[Opening Given information section]

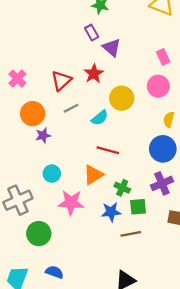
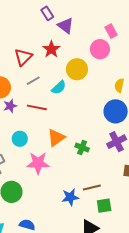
pink circle: (158, 86) -> (100, 49), moved
red line: (108, 150) -> (37, 107), moved
green square: (138, 207) -> (104, 206), moved
blue star: (111, 212) -> (70, 197), moved

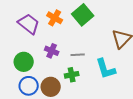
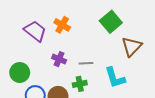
green square: (83, 15) -> (111, 22), moved
green circle: (24, 62) -> (20, 73), moved

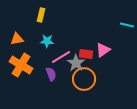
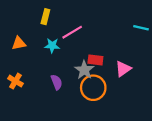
pink triangle: (103, 50) -> (123, 69), moved
pink line: (61, 57) -> (72, 32), moved
orange cross: (21, 65) -> (15, 81), moved, size x0.6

[Closing Given information section]

▶ Activity
Your task is to copy the entries in full and exactly, without any images.

▶ Response
pink circle: (158, 86) -> (100, 49), moved
red line: (108, 150) -> (37, 107), moved
green square: (138, 207) -> (104, 206), moved
blue star: (111, 212) -> (70, 197), moved

green square: (83, 15) -> (111, 22), moved
green circle: (24, 62) -> (20, 73), moved

pink triangle: (103, 50) -> (123, 69), moved
pink line: (61, 57) -> (72, 32), moved
orange cross: (21, 65) -> (15, 81), moved, size x0.6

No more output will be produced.